# [Your objective]
Give the entries again exactly. Skip the pictures.

------------------------------

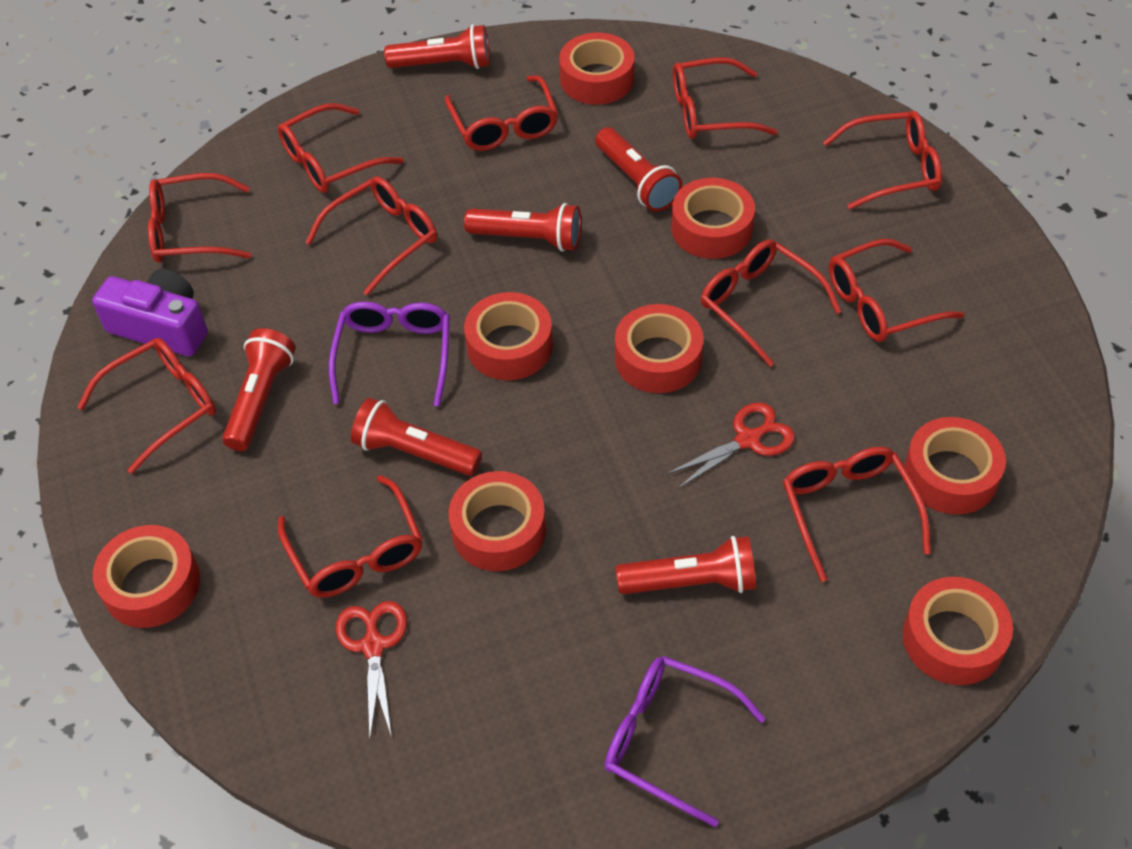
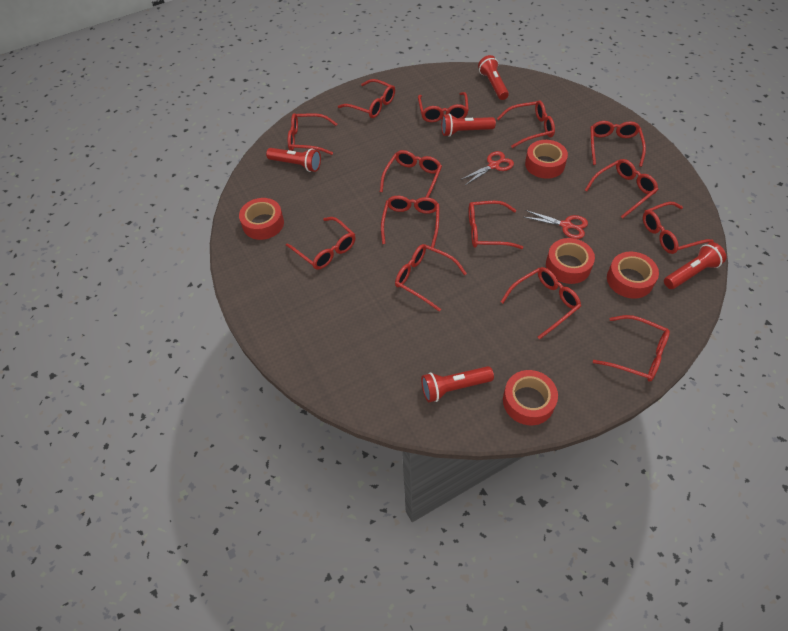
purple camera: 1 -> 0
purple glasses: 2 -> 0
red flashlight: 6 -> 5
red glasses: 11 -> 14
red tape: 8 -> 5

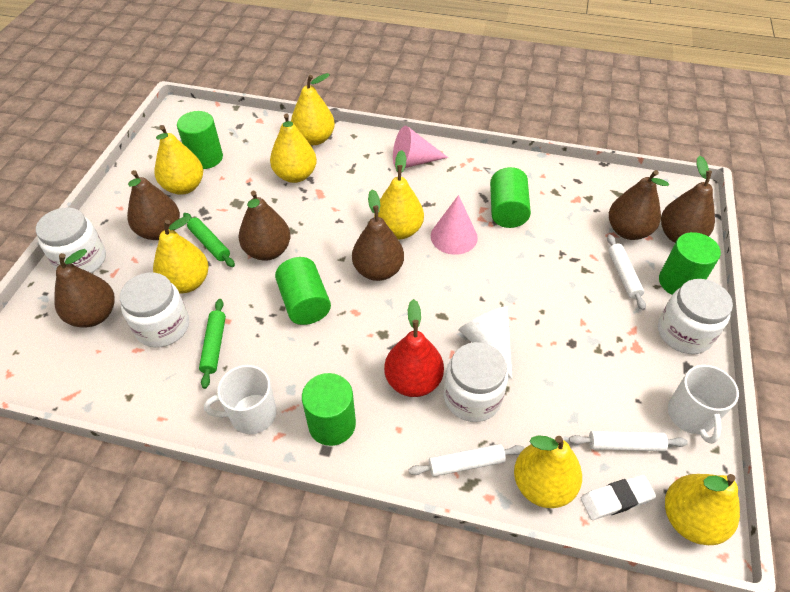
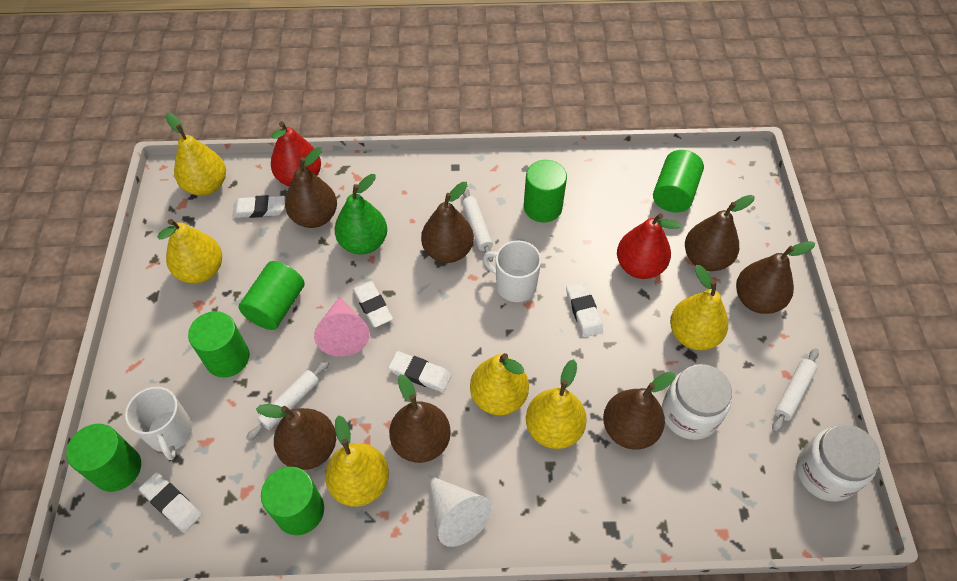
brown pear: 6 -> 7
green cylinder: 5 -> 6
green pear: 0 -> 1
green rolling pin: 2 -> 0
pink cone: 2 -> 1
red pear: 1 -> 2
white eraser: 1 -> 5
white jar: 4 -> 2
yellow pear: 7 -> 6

------------------------------

# [Solution to the problem]
purple camera: 1 -> 0
purple glasses: 2 -> 0
red flashlight: 6 -> 5
red glasses: 11 -> 14
red tape: 8 -> 5

brown pear: 6 -> 7
green cylinder: 5 -> 6
green pear: 0 -> 1
green rolling pin: 2 -> 0
pink cone: 2 -> 1
red pear: 1 -> 2
white eraser: 1 -> 5
white jar: 4 -> 2
yellow pear: 7 -> 6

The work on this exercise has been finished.